(AIM OF THE TASK) Using the entries that follow, collect the lines where the word "moved" appears.

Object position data
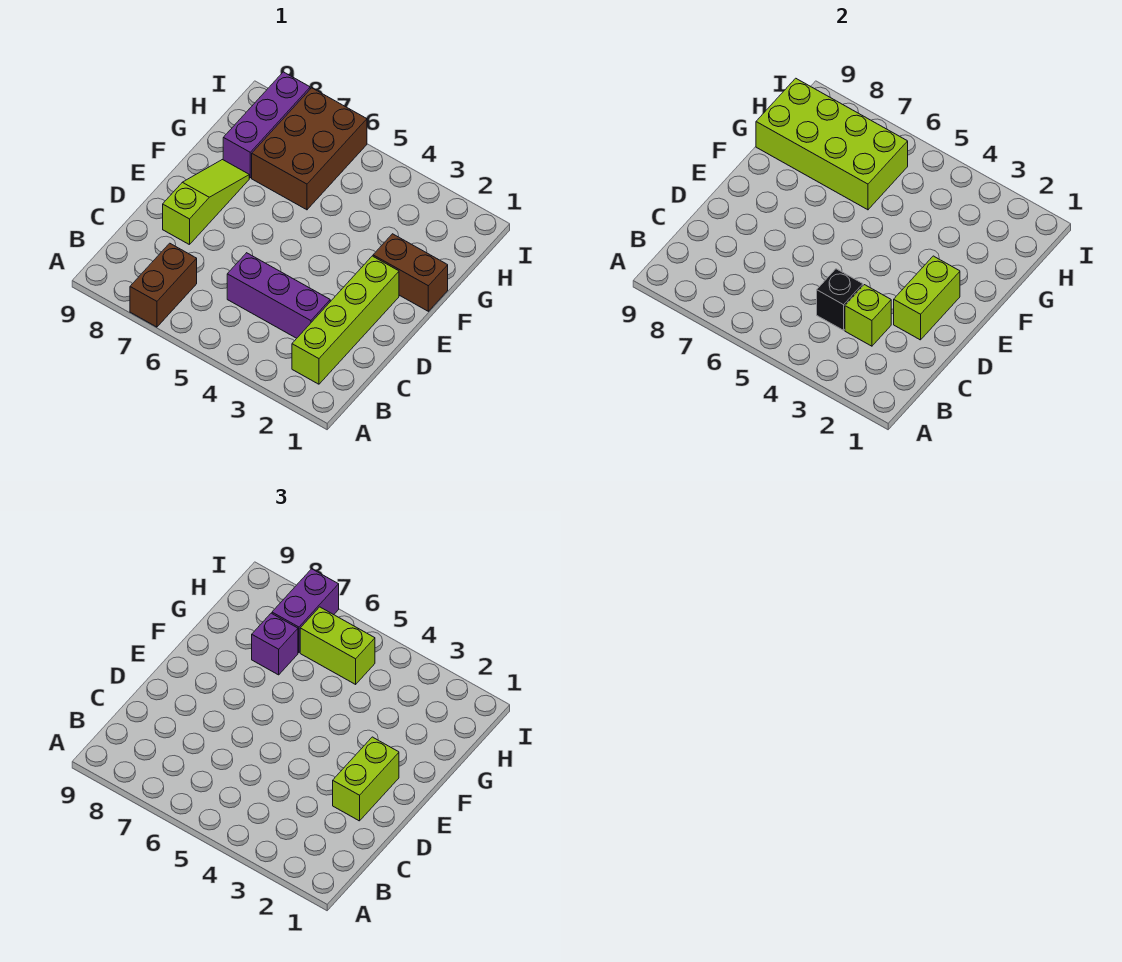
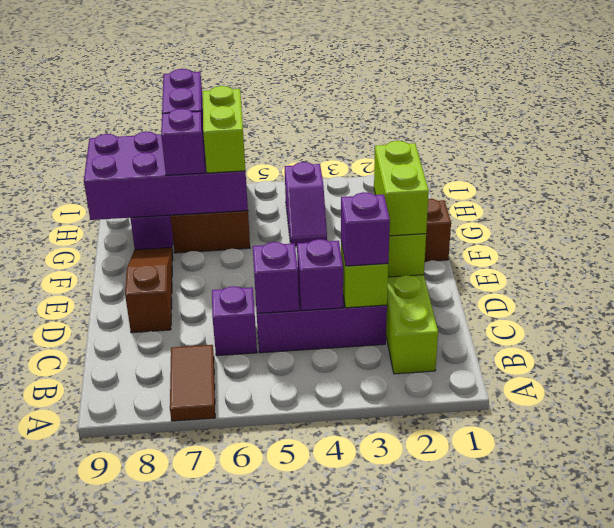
brown 1x2 brick [130,243,197,327] -> brown 1x2 tile [170,345,215,421]
none -> purple 1x1 brick [341,192,390,266]
black 1x1 brick [817,269,863,330] -> purple 1x1 brick [297,239,343,311]
none -> purple 1x1 brick [253,242,299,313]
none -> purple 1x1 brick [212,286,257,356]
lime 1x3 slope [163,160,249,245] -> brown 1x3 slope [125,247,173,333]
none -> purple 1x2 slope [285,162,327,246]
lime 2x4 brick [756,78,908,210] -> purple 2x4 brick [84,132,248,220]
lime 1x2 brick [300,607,375,684] -> lime 1x2 brick turned to [203,86,245,173]

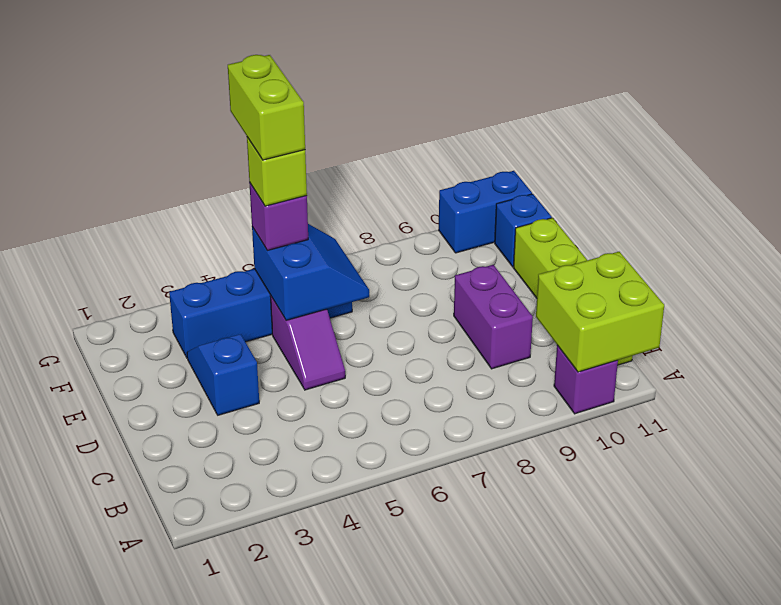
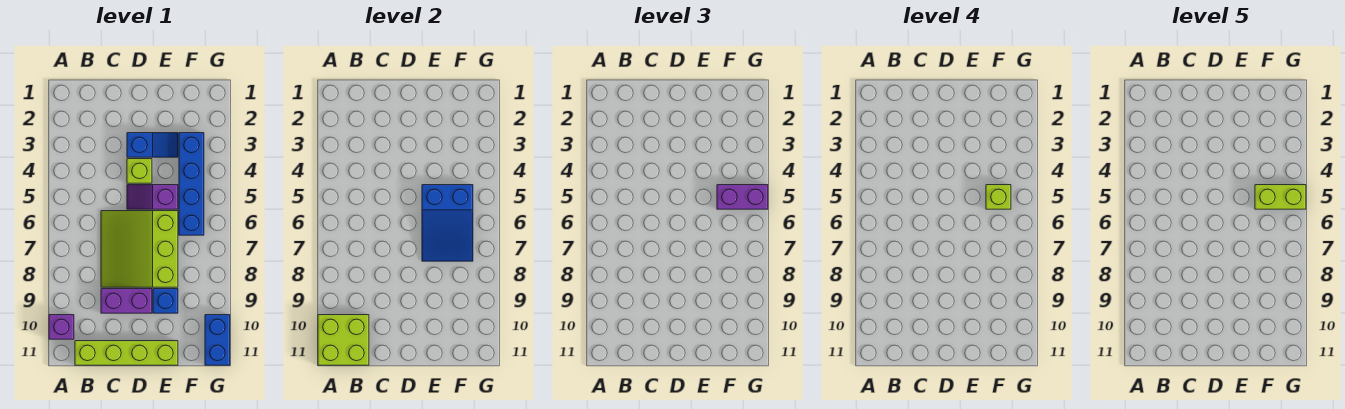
none -> lime 3x3 slope [101,211,178,287]
none -> lime 1x1 brick [127,159,152,183]
blue 2x2 slope [252,224,369,320] -> blue 2x3 slope [422,185,473,261]
purple 1x1 brick [249,182,308,251] -> purple 1x2 brick [717,185,768,209]
blue 1x1 brick [495,194,552,267] -> blue 1x1 brick moved to [153,289,178,313]

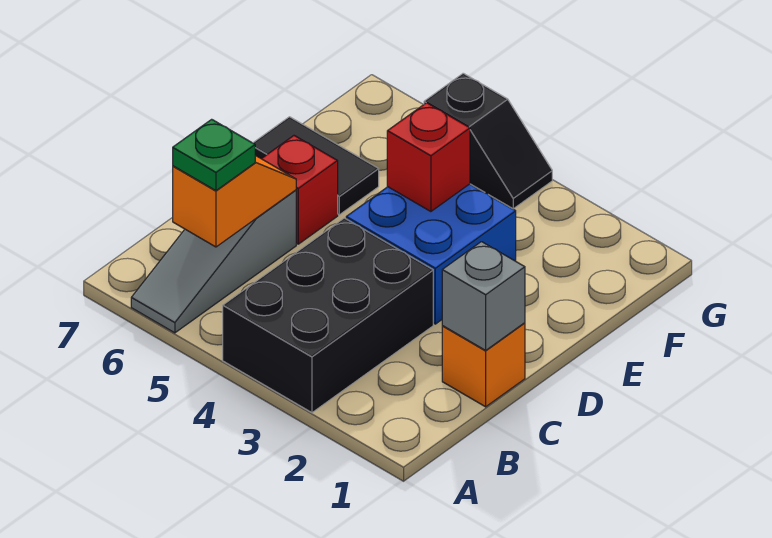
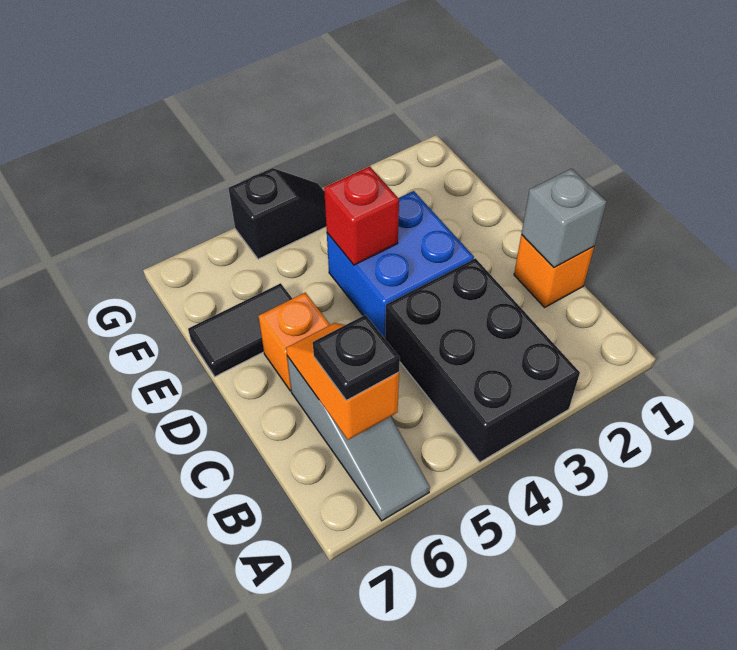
green 1x1 plate [173,119,255,191] -> black 1x1 plate [313,315,400,400]
red 1x1 brick [262,136,338,244] -> orange 1x1 brick [258,293,330,391]

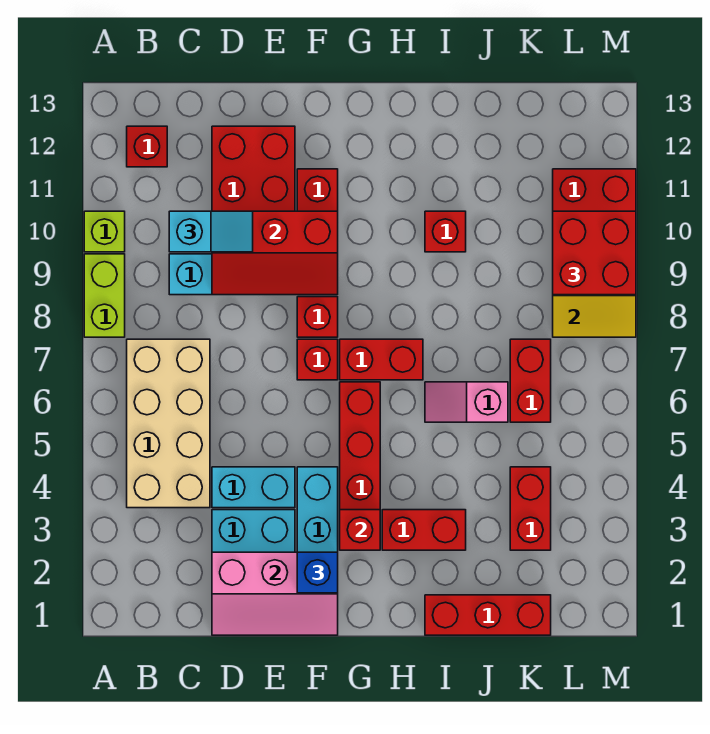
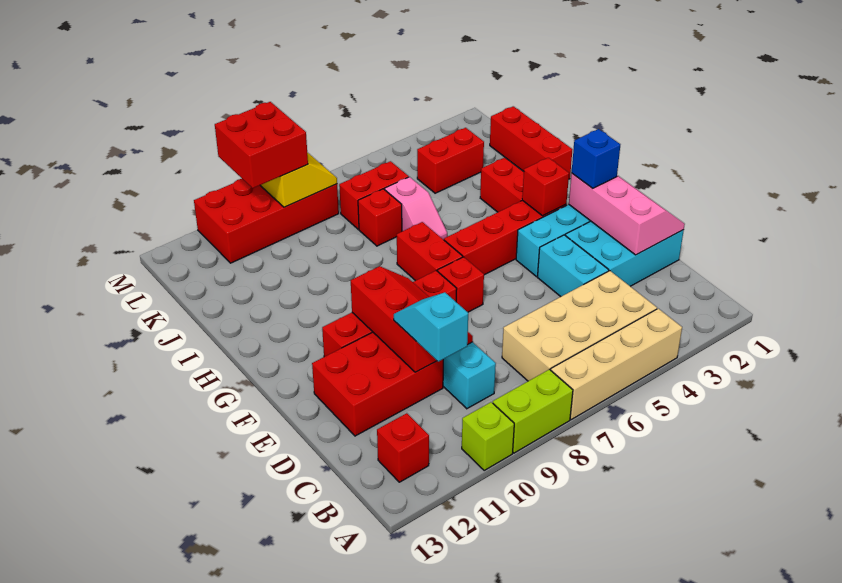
none -> tan 1x4 brick [551,309,682,419]
red 1x1 brick [425,211,466,252] -> red 1x1 brick moved to [358,189,402,246]

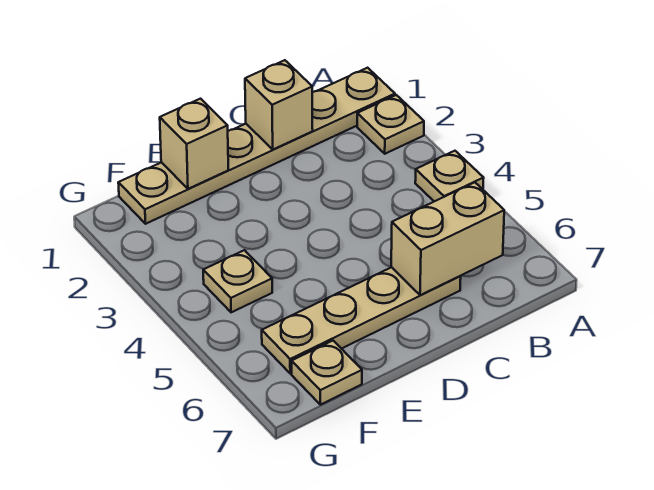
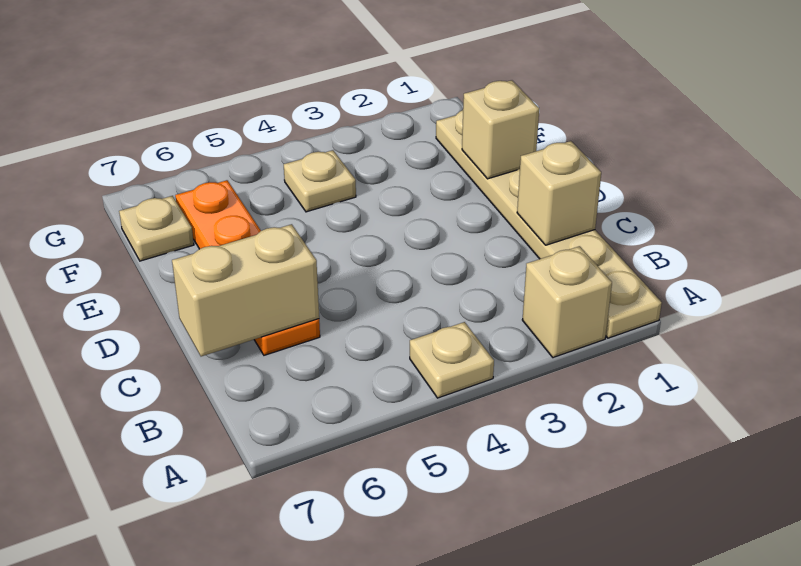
tan 1x1 plate [357,95,424,154] -> tan 1x1 brick [522,246,612,358]
tan 1x2 brick [391,182,504,295] -> tan 1x2 brick turned to [172,224,319,356]
tan 1x4 plate [262,267,461,373] -> orange 1x4 plate [175,180,320,355]

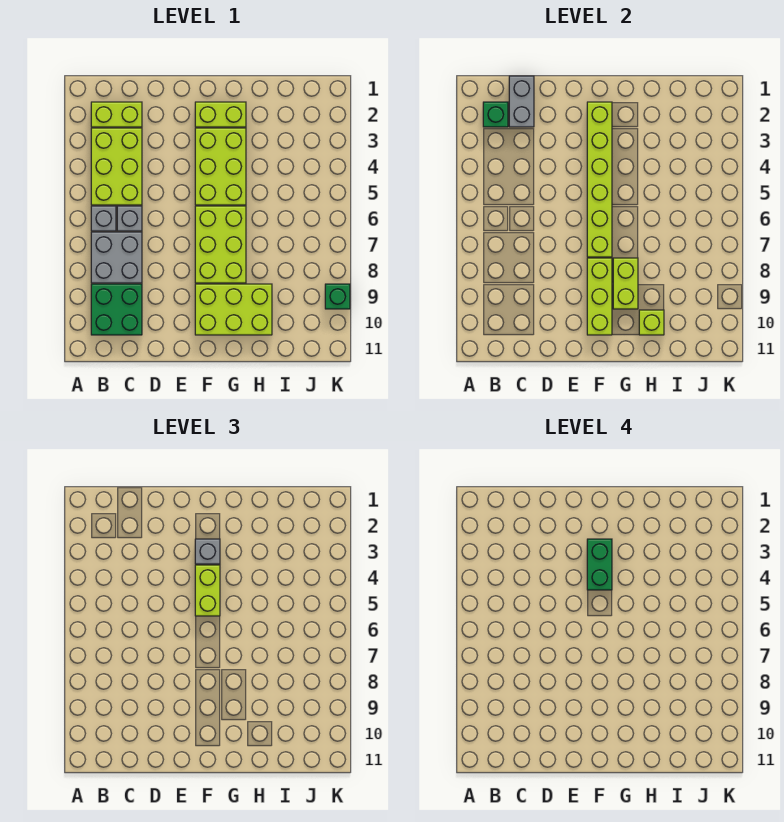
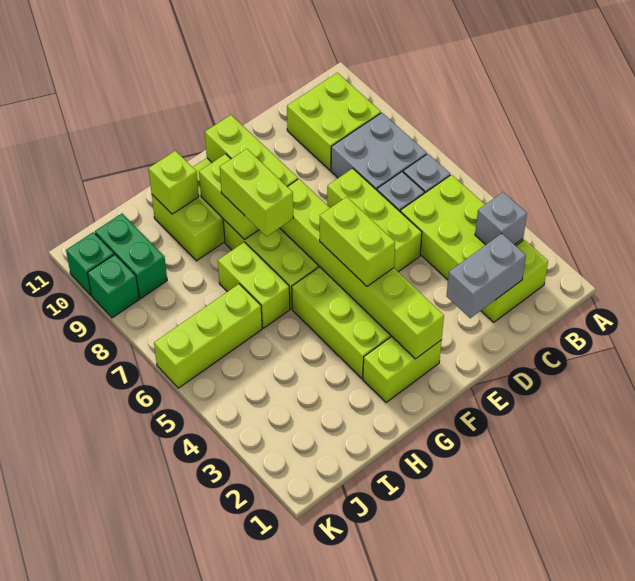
green 1x1 brick [483,102,508,127] -> green 1x1 brick moved to [66,232,114,295]
green 2x2 brick [91,284,142,335] -> lime 2x2 brick [287,73,381,170]
grey 1x2 brick [509,76,534,127] -> grey 1x2 brick turned to [447,234,526,318]
none -> lime 1x3 brick [327,168,422,272]
grey 1x1 brick [195,539,220,564] -> grey 1x1 brick moved to [475,192,527,245]
green 1x2 brick [587,539,612,590] -> green 1x2 brick moved to [95,214,167,298]
none -> lime 1x2 brick [220,149,293,237]
none -> lime 1x2 brick [218,242,290,328]
none -> lime 1x3 brick [154,284,262,388]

(RESPONSE AREA)
blue 1x1 brick [495,194,552,267] -> blue 1x1 brick moved to [153,289,178,313]
red 1x1 brick [425,211,466,252] -> red 1x1 brick moved to [358,189,402,246]
green 1x1 brick [483,102,508,127] -> green 1x1 brick moved to [66,232,114,295]
grey 1x1 brick [195,539,220,564] -> grey 1x1 brick moved to [475,192,527,245]
green 1x2 brick [587,539,612,590] -> green 1x2 brick moved to [95,214,167,298]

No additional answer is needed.